#### Data records

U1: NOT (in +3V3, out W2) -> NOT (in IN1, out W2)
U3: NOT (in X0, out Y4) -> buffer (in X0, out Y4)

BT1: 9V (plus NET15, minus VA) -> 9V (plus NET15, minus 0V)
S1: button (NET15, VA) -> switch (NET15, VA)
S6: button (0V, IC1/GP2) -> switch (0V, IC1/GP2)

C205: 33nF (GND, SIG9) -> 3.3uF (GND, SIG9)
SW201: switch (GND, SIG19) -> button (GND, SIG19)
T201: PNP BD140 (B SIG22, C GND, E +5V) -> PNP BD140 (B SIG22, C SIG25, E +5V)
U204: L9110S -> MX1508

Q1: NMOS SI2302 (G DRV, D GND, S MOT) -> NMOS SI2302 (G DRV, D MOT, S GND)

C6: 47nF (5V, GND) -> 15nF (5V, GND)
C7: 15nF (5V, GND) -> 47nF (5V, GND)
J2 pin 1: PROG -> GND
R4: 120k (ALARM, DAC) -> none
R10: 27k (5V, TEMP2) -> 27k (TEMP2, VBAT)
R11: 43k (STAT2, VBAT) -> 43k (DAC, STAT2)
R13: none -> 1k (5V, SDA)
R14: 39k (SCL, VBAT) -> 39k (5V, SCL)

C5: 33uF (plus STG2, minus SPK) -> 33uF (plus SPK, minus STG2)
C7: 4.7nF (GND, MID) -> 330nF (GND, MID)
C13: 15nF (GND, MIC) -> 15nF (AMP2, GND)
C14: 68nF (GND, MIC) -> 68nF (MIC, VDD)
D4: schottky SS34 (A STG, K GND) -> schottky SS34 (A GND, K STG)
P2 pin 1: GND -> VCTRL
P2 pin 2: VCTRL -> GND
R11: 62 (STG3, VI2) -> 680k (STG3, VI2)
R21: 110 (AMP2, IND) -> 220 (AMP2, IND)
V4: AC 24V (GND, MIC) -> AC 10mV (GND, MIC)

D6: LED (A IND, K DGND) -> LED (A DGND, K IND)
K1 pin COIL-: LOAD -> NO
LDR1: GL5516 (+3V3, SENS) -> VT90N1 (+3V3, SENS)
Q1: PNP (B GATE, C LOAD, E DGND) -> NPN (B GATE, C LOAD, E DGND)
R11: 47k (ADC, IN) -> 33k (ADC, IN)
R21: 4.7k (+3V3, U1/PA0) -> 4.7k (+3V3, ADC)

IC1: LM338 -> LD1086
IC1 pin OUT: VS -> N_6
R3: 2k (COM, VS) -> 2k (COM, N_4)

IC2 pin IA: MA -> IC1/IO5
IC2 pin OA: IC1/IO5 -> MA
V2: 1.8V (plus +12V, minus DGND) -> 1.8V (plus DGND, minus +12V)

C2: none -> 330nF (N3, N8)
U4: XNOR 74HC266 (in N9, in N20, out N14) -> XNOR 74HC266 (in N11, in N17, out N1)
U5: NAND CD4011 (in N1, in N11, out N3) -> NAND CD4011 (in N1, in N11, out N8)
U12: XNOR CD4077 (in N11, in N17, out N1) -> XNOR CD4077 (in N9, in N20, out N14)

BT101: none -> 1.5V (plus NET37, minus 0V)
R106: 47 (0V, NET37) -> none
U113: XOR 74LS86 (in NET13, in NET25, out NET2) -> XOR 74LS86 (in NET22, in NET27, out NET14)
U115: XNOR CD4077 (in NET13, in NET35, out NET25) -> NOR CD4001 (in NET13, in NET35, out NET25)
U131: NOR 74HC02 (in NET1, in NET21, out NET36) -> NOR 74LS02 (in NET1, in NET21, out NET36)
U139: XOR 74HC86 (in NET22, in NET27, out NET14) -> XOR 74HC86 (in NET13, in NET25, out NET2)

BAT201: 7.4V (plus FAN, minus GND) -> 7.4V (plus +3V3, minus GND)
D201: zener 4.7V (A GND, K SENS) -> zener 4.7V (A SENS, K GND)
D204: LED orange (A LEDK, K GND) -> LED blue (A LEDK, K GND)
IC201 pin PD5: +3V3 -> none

########

### The task
Here the output must be the lines above from the line with "R11: 62 (STG3, VI2) -> 680k (STG3, VI2)" to the line with "U115: XNOR CD4077", both included, duplicated word for word and nothing else.

### Solution to this problem
R11: 62 (STG3, VI2) -> 680k (STG3, VI2)
R21: 110 (AMP2, IND) -> 220 (AMP2, IND)
V4: AC 24V (GND, MIC) -> AC 10mV (GND, MIC)

D6: LED (A IND, K DGND) -> LED (A DGND, K IND)
K1 pin COIL-: LOAD -> NO
LDR1: GL5516 (+3V3, SENS) -> VT90N1 (+3V3, SENS)
Q1: PNP (B GATE, C LOAD, E DGND) -> NPN (B GATE, C LOAD, E DGND)
R11: 47k (ADC, IN) -> 33k (ADC, IN)
R21: 4.7k (+3V3, U1/PA0) -> 4.7k (+3V3, ADC)

IC1: LM338 -> LD1086
IC1 pin OUT: VS -> N_6
R3: 2k (COM, VS) -> 2k (COM, N_4)

IC2 pin IA: MA -> IC1/IO5
IC2 pin OA: IC1/IO5 -> MA
V2: 1.8V (plus +12V, minus DGND) -> 1.8V (plus DGND, minus +12V)

C2: none -> 330nF (N3, N8)
U4: XNOR 74HC266 (in N9, in N20, out N14) -> XNOR 74HC266 (in N11, in N17, out N1)
U5: NAND CD4011 (in N1, in N11, out N3) -> NAND CD4011 (in N1, in N11, out N8)
U12: XNOR CD4077 (in N11, in N17, out N1) -> XNOR CD4077 (in N9, in N20, out N14)

BT101: none -> 1.5V (plus NET37, minus 0V)
R106: 47 (0V, NET37) -> none
U113: XOR 74LS86 (in NET13, in NET25, out NET2) -> XOR 74LS86 (in NET22, in NET27, out NET14)
U115: XNOR CD4077 (in NET13, in NET35, out NET25) -> NOR CD4001 (in NET13, in NET35, out NET25)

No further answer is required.